■ WHAT THIS TASK INVOLVES ■
The listing below is to be duplicated exactly, with every picture omitted.

═══ DATA ═══

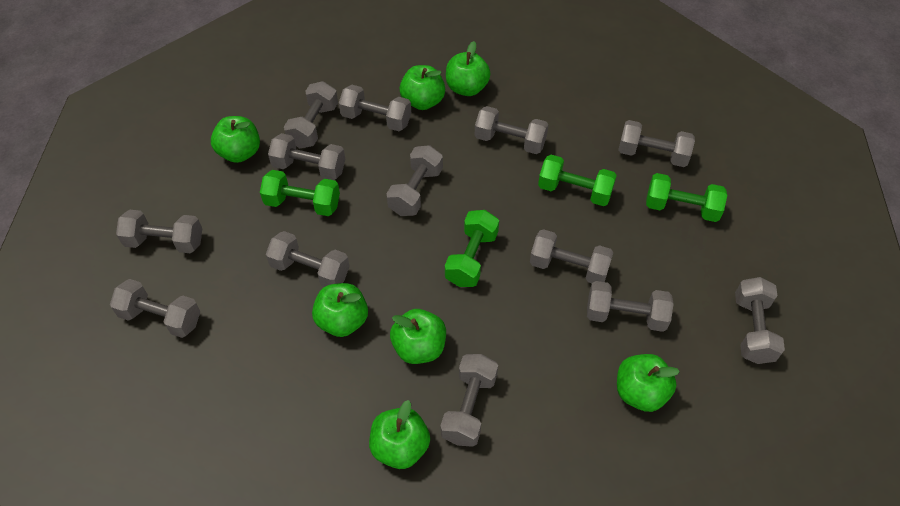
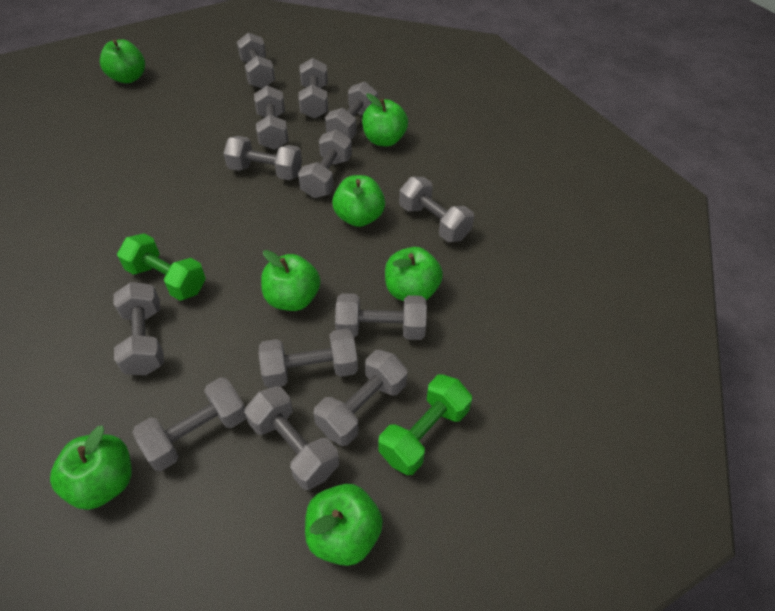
green dumbbell: 4 -> 2

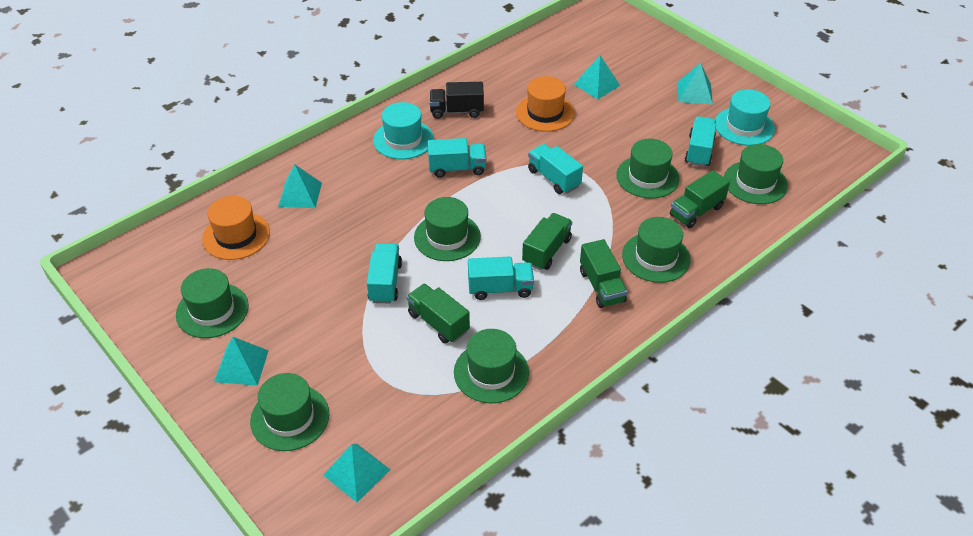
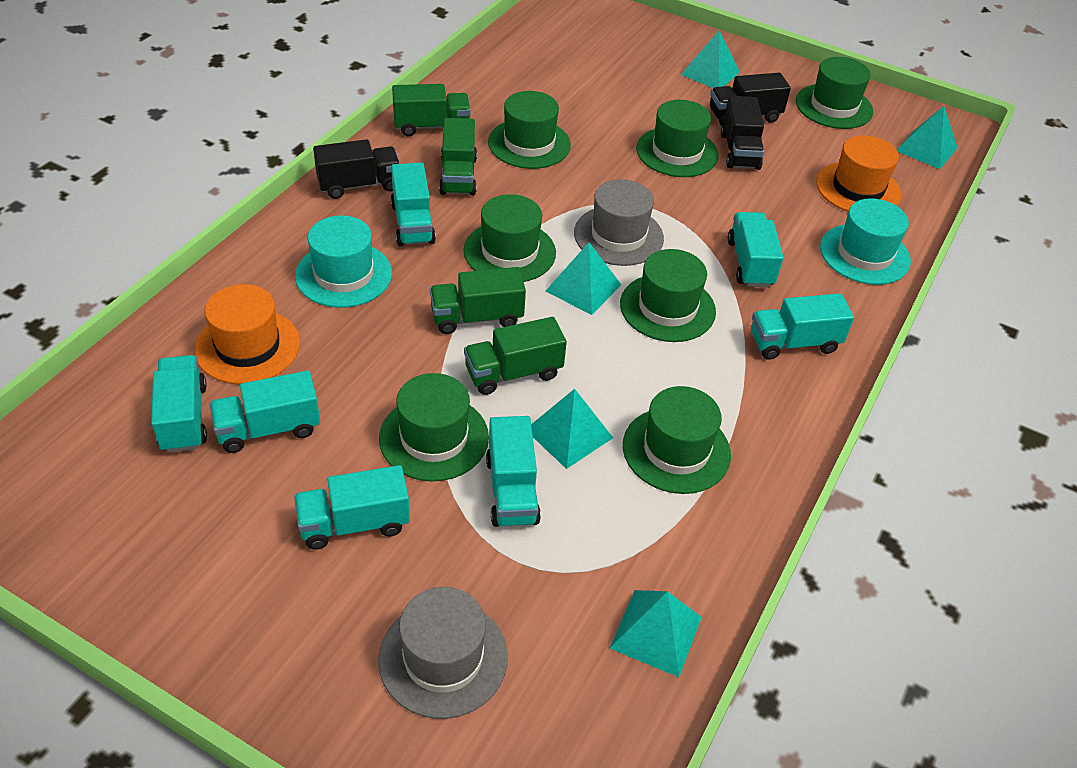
black truck: 1 -> 3
grey hat: 0 -> 2
turquoise truck: 5 -> 7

═══

■ EXERCISE RESPONSE ■
green dumbbell: 4 -> 2

black truck: 1 -> 3
grey hat: 0 -> 2
turquoise truck: 5 -> 7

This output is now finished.